Output all of the lines below exactly, and leave out each image.

Data to process:
- Opening Delimiter -

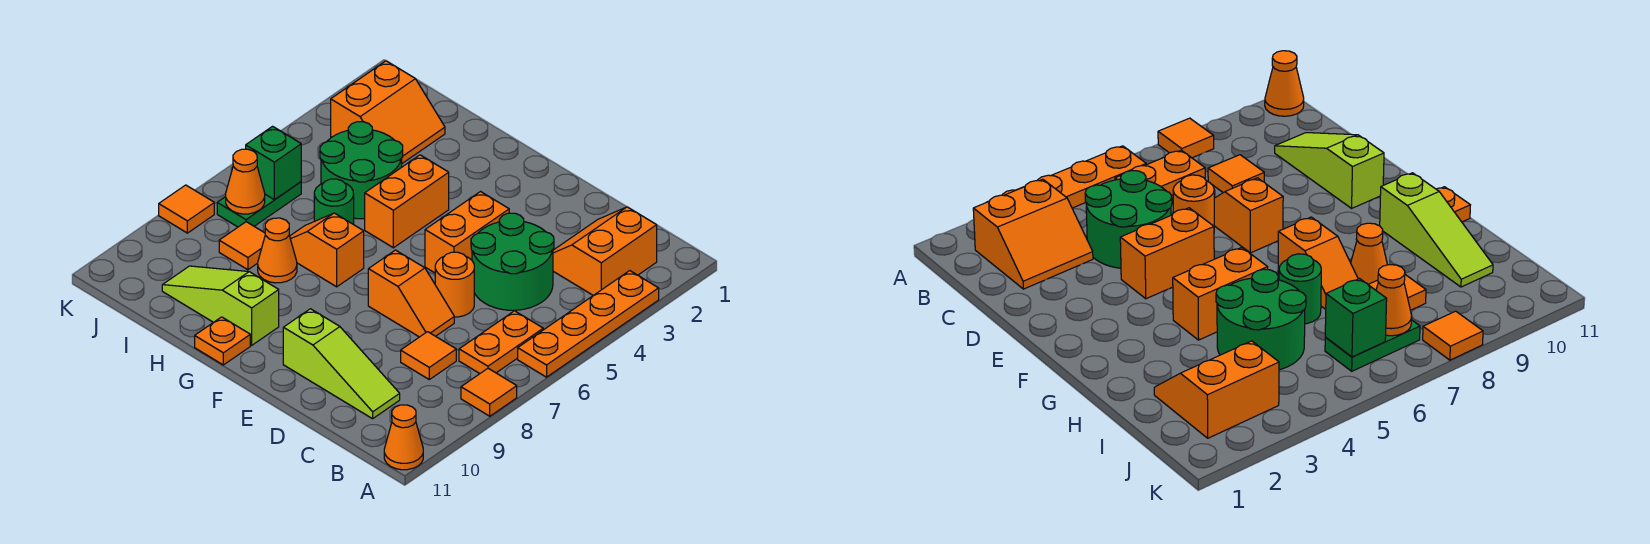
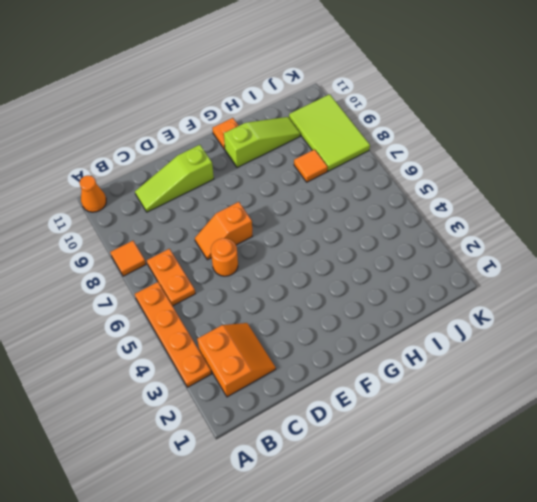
lime tile J8:K10 level 1 -> orange tile K8 level 1
none -> green round brick C4:D5 level 1
none -> orange tile C8 level 1
none -> orange brick E4:E5 level 1

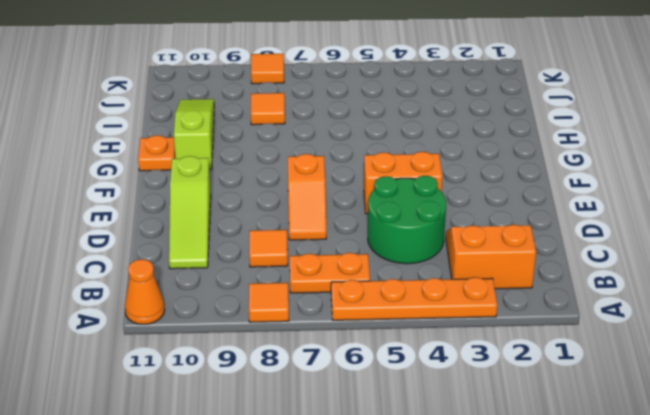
none -> orange round brick D6 level 1
none -> orange brick G4:G5 level 1
none -> orange slope G7:H7 level 1 top G

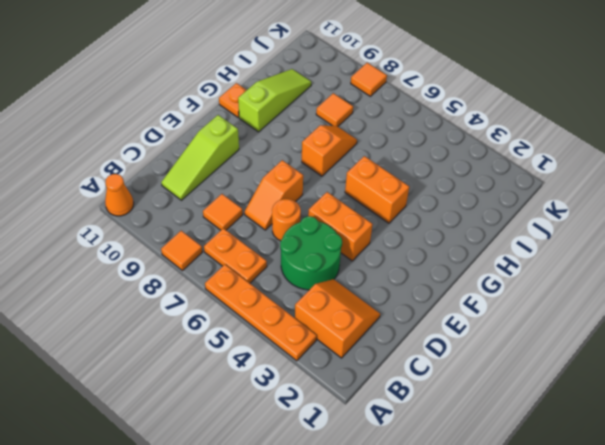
none -> green round brick H4:I5 level 1
none -> green round brick H6 level 1
none -> orange cone H8 level 1

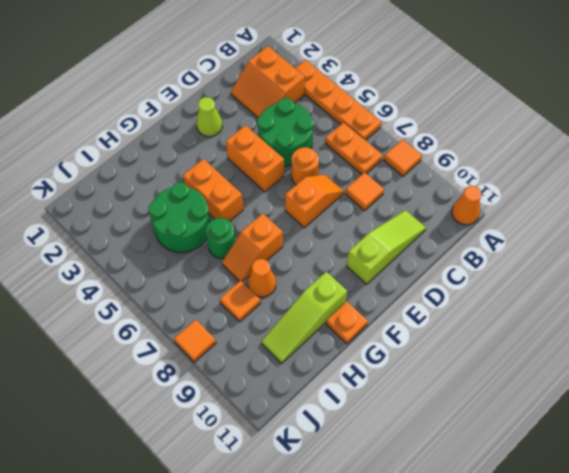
lime cone E2 level 1 -> none
none -> orange slope I2:J3 level 1 top J
none -> green plate J6:J7 level 1
none -> green brick J6 level 2

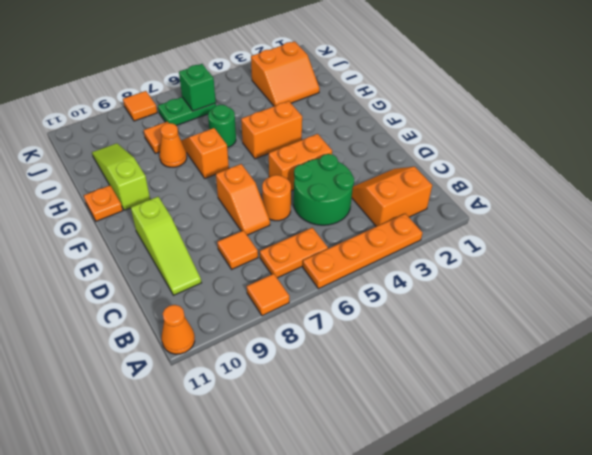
none -> green round brick H4:I5 level 1
none -> orange cone J7 level 2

- Closing Delimiter -

Finished exercise:
lime tile J8:K10 level 1 -> orange tile K8 level 1
none -> green round brick C4:D5 level 1
none -> orange tile C8 level 1
none -> orange brick E4:E5 level 1

none -> orange round brick D6 level 1
none -> orange brick G4:G5 level 1
none -> orange slope G7:H7 level 1 top G

none -> green round brick H4:I5 level 1
none -> green round brick H6 level 1
none -> orange cone H8 level 1

lime cone E2 level 1 -> none
none -> orange slope I2:J3 level 1 top J
none -> green plate J6:J7 level 1
none -> green brick J6 level 2

none -> green round brick H4:I5 level 1
none -> orange cone J7 level 2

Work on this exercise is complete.